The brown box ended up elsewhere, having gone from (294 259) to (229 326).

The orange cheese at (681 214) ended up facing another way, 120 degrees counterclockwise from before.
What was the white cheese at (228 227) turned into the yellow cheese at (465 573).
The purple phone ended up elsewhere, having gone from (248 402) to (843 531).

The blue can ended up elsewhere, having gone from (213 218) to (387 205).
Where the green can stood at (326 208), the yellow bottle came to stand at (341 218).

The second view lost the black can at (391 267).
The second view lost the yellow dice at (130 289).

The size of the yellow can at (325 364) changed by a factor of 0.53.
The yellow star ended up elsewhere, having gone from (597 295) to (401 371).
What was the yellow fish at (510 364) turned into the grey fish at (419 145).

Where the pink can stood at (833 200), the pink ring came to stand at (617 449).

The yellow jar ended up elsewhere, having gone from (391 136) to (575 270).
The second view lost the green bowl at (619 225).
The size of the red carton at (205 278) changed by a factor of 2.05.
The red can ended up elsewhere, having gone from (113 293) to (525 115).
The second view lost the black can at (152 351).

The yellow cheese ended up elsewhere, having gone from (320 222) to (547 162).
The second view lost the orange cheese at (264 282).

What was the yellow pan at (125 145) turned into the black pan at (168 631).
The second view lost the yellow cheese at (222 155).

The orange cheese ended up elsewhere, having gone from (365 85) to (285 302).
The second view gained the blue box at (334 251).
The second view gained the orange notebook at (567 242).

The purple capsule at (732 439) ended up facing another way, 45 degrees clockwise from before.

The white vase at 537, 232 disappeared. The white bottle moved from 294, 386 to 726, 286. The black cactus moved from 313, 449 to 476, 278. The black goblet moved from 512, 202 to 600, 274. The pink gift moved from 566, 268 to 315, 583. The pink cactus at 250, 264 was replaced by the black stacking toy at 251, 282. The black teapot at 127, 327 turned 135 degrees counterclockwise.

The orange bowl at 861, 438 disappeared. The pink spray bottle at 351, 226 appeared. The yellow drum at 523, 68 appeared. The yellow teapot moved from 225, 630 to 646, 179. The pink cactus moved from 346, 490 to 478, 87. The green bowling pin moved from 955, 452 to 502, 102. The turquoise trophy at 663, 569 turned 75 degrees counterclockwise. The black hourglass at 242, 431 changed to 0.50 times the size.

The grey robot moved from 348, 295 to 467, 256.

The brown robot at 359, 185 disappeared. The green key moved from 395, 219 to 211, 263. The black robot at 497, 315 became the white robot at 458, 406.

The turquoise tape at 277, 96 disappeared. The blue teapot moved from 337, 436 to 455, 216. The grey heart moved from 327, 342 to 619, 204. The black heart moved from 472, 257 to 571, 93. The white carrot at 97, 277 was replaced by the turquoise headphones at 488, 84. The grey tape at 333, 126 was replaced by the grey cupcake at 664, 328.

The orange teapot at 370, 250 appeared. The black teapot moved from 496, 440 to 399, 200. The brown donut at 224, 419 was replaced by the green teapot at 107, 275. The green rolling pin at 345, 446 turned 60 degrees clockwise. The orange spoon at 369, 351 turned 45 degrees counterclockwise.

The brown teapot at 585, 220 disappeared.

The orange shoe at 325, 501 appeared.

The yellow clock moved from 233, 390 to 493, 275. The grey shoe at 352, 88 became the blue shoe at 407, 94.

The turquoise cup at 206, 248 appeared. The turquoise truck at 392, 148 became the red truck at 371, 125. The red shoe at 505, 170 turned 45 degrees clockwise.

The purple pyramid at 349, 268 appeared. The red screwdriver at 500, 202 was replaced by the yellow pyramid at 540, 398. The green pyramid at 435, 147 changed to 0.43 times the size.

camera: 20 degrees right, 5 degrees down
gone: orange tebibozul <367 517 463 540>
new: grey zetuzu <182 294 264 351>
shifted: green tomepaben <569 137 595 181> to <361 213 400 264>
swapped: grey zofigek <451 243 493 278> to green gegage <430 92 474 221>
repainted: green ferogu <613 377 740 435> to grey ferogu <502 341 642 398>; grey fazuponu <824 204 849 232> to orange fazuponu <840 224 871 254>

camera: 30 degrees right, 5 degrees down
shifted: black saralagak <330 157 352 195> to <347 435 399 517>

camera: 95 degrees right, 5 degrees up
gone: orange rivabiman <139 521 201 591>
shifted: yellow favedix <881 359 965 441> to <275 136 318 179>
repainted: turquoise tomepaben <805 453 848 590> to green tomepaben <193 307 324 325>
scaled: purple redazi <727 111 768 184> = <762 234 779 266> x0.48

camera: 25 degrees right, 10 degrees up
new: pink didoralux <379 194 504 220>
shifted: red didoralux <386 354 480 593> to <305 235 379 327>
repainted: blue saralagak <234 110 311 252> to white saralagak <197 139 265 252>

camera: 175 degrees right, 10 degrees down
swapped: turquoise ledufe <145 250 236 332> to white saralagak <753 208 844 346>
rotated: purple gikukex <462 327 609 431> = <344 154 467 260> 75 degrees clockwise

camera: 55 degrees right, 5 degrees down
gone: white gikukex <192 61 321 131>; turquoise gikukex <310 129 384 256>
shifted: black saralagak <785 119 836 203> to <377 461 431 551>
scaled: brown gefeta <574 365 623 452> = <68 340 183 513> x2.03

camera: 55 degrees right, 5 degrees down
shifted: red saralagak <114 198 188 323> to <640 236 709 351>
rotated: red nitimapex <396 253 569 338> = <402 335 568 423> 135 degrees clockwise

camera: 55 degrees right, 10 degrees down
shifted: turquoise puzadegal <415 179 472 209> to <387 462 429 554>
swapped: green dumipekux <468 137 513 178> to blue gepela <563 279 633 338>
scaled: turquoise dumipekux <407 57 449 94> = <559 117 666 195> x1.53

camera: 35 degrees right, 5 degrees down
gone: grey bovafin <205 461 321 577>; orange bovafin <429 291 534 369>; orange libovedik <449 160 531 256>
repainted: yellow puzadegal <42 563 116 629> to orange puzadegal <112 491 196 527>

────

▶ [EXERCISE AIM]:
Word for word, restate the lines of the listing above starting at the line with "camera: 20 degrees right, 5 degrees down" and ending at the line with "swapped: grey zofigek", and nothing outside them.

▶ [YOUR RESPONSE]:
camera: 20 degrees right, 5 degrees down
gone: orange tebibozul <367 517 463 540>
new: grey zetuzu <182 294 264 351>
shifted: green tomepaben <569 137 595 181> to <361 213 400 264>
swapped: grey zofigek <451 243 493 278> to green gegage <430 92 474 221>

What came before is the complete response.